待解问题
请逐字返回下列所有条目中的文字行，图片不要放进答案。

参考条目

_ _ _

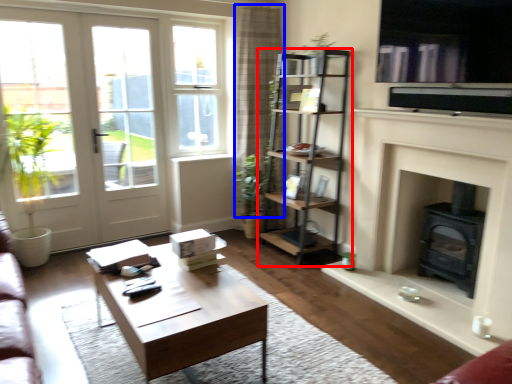
Question: Which point is further to the camera, shelf (highlighted by a red box) or curtain (highlighted by a blue box)?

Choices:
 (A) shelf
 (B) curtain

Answer: (B)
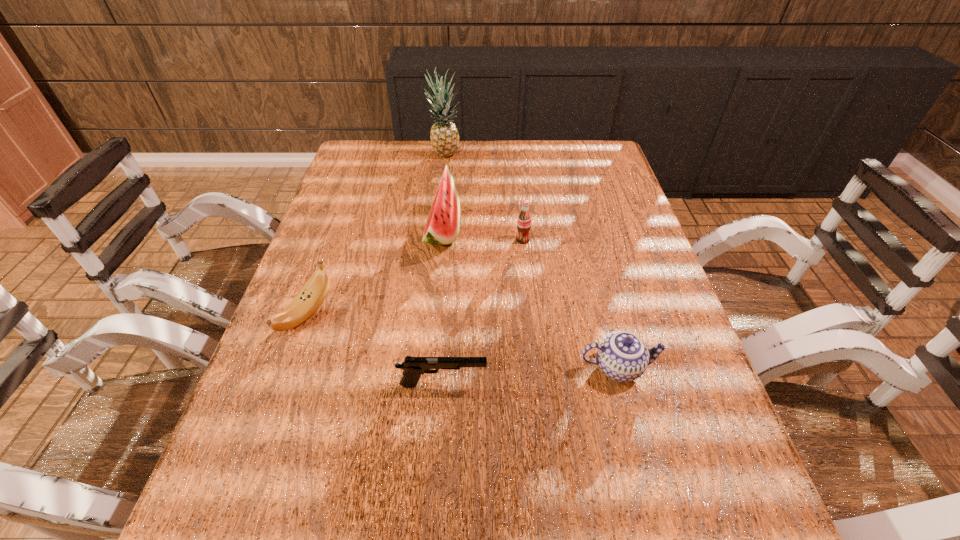
This screenshot has height=540, width=960. I want to click on vacant region located 0.180m on the front of the second object from right to left, so click(528, 293).

Where is `vacant area situated on the front of the leftmost object`? vacant area situated on the front of the leftmost object is located at coordinates (278, 390).

This screenshot has height=540, width=960. I want to click on free space located at the aiming end of the gun, so click(537, 384).

I want to click on object positioned at the far edge, so click(444, 135).

Where is `object present at the left edge`? This screenshot has height=540, width=960. object present at the left edge is located at coordinates (312, 295).

This screenshot has height=540, width=960. I want to click on object at the right edge, so click(x=622, y=356).

Identify the location of vacant region at the far edge. This screenshot has width=960, height=540. (493, 153).

Where is `free space at the near edge of the desktop`? The width and height of the screenshot is (960, 540). free space at the near edge of the desktop is located at coordinates (350, 519).

Find the location of a particular element. free space at the left edge is located at coordinates (254, 478).

This screenshot has height=540, width=960. I want to click on free space at the right edge of the desktop, so click(648, 285).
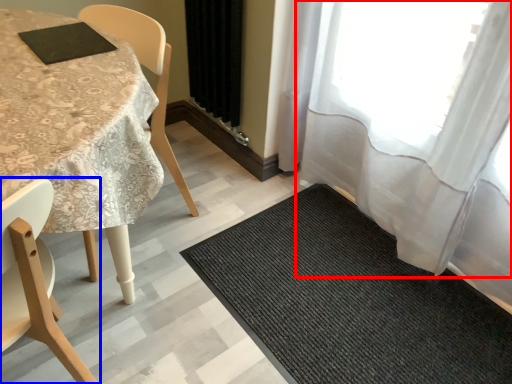
Question: Which point is further to the camera, curtain (highlighted by a red box) or chair (highlighted by a blue box)?

Choices:
 (A) curtain
 (B) chair

Answer: (A)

_ _ _

问题解答
Question: Which point is further to the camera, shelf (highlighted by a red box) or curtain (highlighted by a blue box)?

Choices:
 (A) shelf
 (B) curtain

Answer: (B)
This screenshot has height=540, width=960. I want to click on vacant region located 0.180m on the front of the second object from right to left, so click(528, 293).

Where is `vacant area situated on the front of the leftmost object`? vacant area situated on the front of the leftmost object is located at coordinates (278, 390).

This screenshot has height=540, width=960. I want to click on free space located at the aiming end of the gun, so click(537, 384).

I want to click on object positioned at the far edge, so click(444, 135).

Where is `object present at the left edge`? This screenshot has height=540, width=960. object present at the left edge is located at coordinates (312, 295).

This screenshot has height=540, width=960. I want to click on object at the right edge, so click(x=622, y=356).

Identify the location of vacant region at the far edge. This screenshot has width=960, height=540. (493, 153).

Where is `free space at the near edge of the desktop`? The width and height of the screenshot is (960, 540). free space at the near edge of the desktop is located at coordinates (350, 519).

Find the location of a particular element. free space at the left edge is located at coordinates (254, 478).

This screenshot has height=540, width=960. I want to click on free space at the right edge of the desktop, so click(648, 285).
Question: Which point is further to the camera, curtain (highlighted by a red box) or chair (highlighted by a blue box)?

Choices:
 (A) curtain
 (B) chair

Answer: (A)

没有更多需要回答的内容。